## Prompt
Only one portion of the data is to be written out: from the line bearing "pos2: [287, 240, 62, 62]" through the line bearing "pos2: [269, 163, 59, 40]". Write it exactly as it appears.

[Source material]

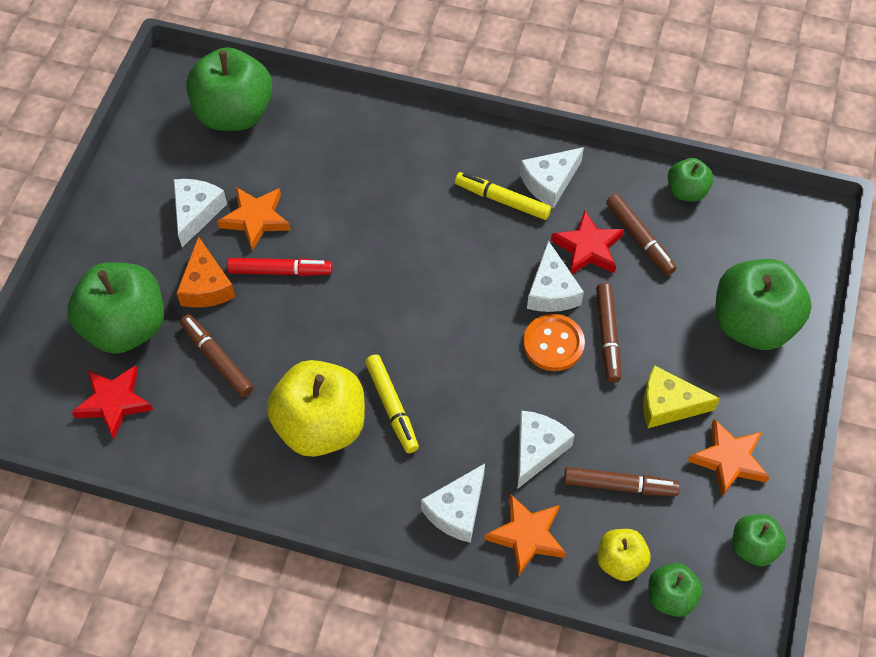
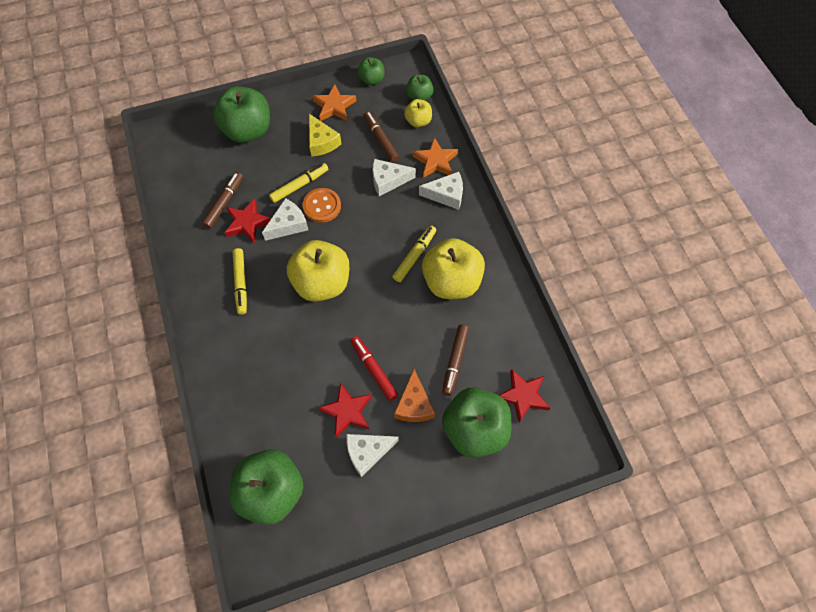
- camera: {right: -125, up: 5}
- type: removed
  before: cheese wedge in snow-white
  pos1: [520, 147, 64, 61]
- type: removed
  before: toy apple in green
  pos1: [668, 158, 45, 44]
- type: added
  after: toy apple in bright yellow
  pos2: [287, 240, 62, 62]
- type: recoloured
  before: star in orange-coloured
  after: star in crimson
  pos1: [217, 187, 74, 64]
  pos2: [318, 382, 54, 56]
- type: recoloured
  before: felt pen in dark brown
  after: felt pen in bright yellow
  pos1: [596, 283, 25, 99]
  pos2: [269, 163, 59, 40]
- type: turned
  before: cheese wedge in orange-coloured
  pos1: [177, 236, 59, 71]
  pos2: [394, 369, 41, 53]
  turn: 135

[/Source material]
[Source material]

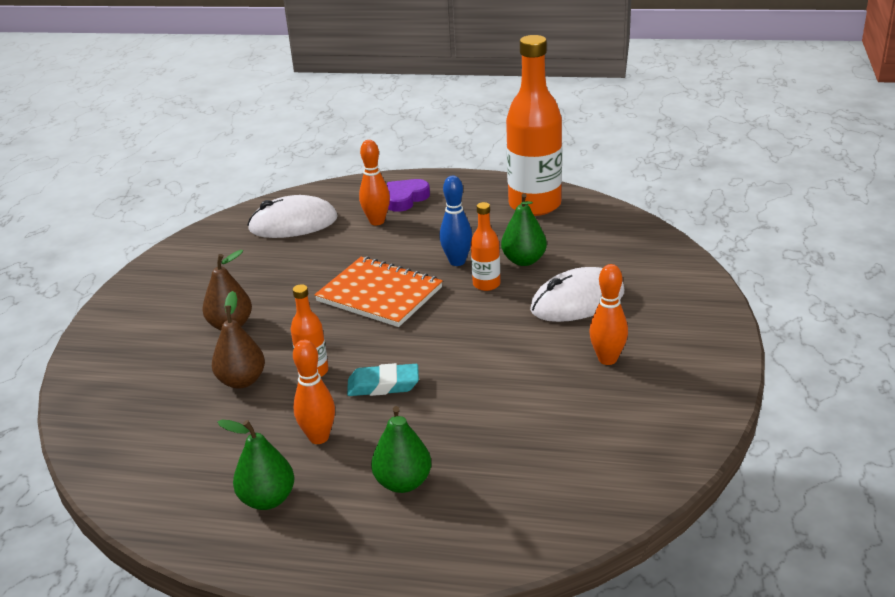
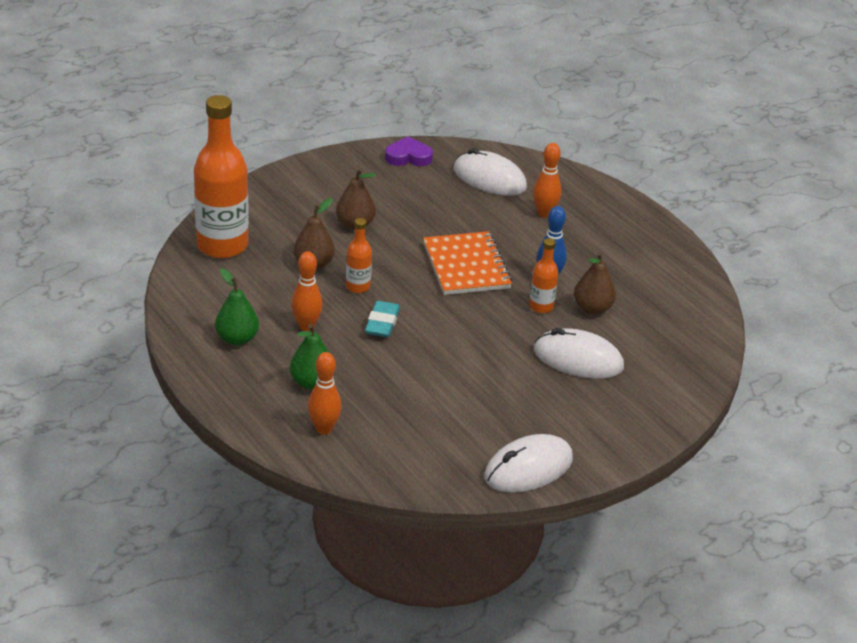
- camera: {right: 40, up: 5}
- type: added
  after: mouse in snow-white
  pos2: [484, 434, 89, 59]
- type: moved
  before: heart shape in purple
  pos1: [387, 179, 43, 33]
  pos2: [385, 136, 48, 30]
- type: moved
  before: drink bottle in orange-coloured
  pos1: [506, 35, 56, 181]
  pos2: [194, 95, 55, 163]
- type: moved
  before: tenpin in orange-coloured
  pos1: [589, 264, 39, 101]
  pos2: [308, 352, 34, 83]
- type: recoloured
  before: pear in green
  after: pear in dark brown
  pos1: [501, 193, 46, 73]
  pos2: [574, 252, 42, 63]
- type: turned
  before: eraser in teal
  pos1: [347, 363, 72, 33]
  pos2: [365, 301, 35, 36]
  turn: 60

[/Source material]

## Expected output
  pos2: [287, 240, 62, 62]
- type: recoloured
  before: star in orange-coloured
  after: star in crimson
  pos1: [217, 187, 74, 64]
  pos2: [318, 382, 54, 56]
- type: recoloured
  before: felt pen in dark brown
  after: felt pen in bright yellow
  pos1: [596, 283, 25, 99]
  pos2: [269, 163, 59, 40]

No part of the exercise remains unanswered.